INSTRUCTIONS TO FOLLOW: An exact transcription of the data below, complete and unaltered, is the expected answer.

RECORDS PROVIDED:
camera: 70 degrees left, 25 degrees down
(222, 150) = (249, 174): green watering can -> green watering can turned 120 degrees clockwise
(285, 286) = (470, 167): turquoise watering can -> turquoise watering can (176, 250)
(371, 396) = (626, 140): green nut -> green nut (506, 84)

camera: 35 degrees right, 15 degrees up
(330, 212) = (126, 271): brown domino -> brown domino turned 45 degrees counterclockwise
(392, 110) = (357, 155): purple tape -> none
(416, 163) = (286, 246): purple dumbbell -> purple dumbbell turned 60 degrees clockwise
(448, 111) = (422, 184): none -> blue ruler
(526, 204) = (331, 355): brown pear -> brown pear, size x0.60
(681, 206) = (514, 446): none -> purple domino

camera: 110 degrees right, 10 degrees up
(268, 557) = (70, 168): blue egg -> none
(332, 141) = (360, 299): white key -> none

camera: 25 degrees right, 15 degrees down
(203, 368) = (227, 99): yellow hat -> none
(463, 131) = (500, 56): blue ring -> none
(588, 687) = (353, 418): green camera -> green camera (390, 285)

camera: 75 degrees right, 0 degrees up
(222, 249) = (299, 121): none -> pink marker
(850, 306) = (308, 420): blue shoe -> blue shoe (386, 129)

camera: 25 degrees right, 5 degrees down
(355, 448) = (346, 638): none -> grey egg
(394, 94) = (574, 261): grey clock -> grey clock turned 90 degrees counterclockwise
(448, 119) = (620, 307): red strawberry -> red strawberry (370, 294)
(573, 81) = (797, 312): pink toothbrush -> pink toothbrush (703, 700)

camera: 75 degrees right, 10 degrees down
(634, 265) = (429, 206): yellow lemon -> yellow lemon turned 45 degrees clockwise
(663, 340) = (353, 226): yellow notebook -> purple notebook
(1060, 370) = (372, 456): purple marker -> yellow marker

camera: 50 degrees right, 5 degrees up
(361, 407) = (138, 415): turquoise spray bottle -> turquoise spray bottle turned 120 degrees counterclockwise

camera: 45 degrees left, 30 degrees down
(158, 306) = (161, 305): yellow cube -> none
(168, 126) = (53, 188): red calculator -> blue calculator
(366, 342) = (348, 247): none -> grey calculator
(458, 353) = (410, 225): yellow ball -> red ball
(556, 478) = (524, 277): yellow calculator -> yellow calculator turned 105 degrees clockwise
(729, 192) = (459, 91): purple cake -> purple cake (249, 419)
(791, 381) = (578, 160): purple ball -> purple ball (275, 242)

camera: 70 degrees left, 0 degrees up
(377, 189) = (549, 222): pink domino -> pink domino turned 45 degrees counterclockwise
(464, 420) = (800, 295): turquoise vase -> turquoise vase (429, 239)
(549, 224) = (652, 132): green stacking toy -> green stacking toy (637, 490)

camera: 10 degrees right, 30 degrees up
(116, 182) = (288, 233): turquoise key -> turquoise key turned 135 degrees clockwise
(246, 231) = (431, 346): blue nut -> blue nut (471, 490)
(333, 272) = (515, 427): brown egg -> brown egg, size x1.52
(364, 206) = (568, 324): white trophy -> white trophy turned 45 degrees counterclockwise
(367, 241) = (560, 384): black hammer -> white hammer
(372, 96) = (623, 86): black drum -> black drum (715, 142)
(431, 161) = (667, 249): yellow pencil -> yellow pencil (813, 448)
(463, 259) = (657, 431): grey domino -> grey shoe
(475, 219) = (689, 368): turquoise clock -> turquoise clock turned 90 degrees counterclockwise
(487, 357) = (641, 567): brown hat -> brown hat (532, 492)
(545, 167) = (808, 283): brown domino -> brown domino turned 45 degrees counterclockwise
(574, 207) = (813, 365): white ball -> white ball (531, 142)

TASK RESULT:
camera: 70 degrees left, 25 degrees down
(222, 150) = (249, 174): green watering can -> green watering can turned 120 degrees clockwise
(285, 286) = (470, 167): turquoise watering can -> turquoise watering can (176, 250)
(371, 396) = (626, 140): green nut -> green nut (506, 84)

camera: 35 degrees right, 15 degrees up
(330, 212) = (126, 271): brown domino -> brown domino turned 45 degrees counterclockwise
(392, 110) = (357, 155): purple tape -> none
(416, 163) = (286, 246): purple dumbbell -> purple dumbbell turned 60 degrees clockwise
(448, 111) = (422, 184): none -> blue ruler
(526, 204) = (331, 355): brown pear -> brown pear, size x0.60
(681, 206) = (514, 446): none -> purple domino

camera: 110 degrees right, 10 degrees up
(268, 557) = (70, 168): blue egg -> none
(332, 141) = (360, 299): white key -> none

camera: 25 degrees right, 15 degrees down
(203, 368) = (227, 99): yellow hat -> none
(463, 131) = (500, 56): blue ring -> none
(588, 687) = (353, 418): green camera -> green camera (390, 285)

camera: 75 degrees right, 0 degrees up
(222, 249) = (299, 121): none -> pink marker
(850, 306) = (308, 420): blue shoe -> blue shoe (386, 129)

camera: 25 degrees right, 5 degrees down
(355, 448) = (346, 638): none -> grey egg
(394, 94) = (574, 261): grey clock -> grey clock turned 90 degrees counterclockwise
(448, 119) = (620, 307): red strawberry -> red strawberry (370, 294)
(573, 81) = (797, 312): pink toothbrush -> pink toothbrush (703, 700)

camera: 75 degrees right, 10 degrees down
(634, 265) = (429, 206): yellow lemon -> yellow lemon turned 45 degrees clockwise
(663, 340) = (353, 226): yellow notebook -> purple notebook
(1060, 370) = (372, 456): purple marker -> yellow marker

camera: 50 degrees right, 5 degrees up
(361, 407) = (138, 415): turquoise spray bottle -> turquoise spray bottle turned 120 degrees counterclockwise

camera: 45 degrees left, 30 degrees down
(158, 306) = (161, 305): yellow cube -> none
(168, 126) = (53, 188): red calculator -> blue calculator
(366, 342) = (348, 247): none -> grey calculator
(458, 353) = (410, 225): yellow ball -> red ball
(556, 478) = (524, 277): yellow calculator -> yellow calculator turned 105 degrees clockwise
(729, 192) = (459, 91): purple cake -> purple cake (249, 419)
(791, 381) = (578, 160): purple ball -> purple ball (275, 242)

camera: 70 degrees left, 0 degrees up
(377, 189) = (549, 222): pink domino -> pink domino turned 45 degrees counterclockwise
(464, 420) = (800, 295): turquoise vase -> turquoise vase (429, 239)
(549, 224) = (652, 132): green stacking toy -> green stacking toy (637, 490)

camera: 10 degrees right, 30 degrees up
(116, 182) = (288, 233): turquoise key -> turquoise key turned 135 degrees clockwise
(246, 231) = (431, 346): blue nut -> blue nut (471, 490)
(333, 272) = (515, 427): brown egg -> brown egg, size x1.52
(364, 206) = (568, 324): white trophy -> white trophy turned 45 degrees counterclockwise
(367, 241) = (560, 384): black hammer -> white hammer
(372, 96) = (623, 86): black drum -> black drum (715, 142)
(431, 161) = (667, 249): yellow pencil -> yellow pencil (813, 448)
(463, 259) = (657, 431): grey domino -> grey shoe
(475, 219) = (689, 368): turquoise clock -> turquoise clock turned 90 degrees counterclockwise
(487, 357) = (641, 567): brown hat -> brown hat (532, 492)
(545, 167) = (808, 283): brown domino -> brown domino turned 45 degrees counterclockwise
(574, 207) = (813, 365): white ball -> white ball (531, 142)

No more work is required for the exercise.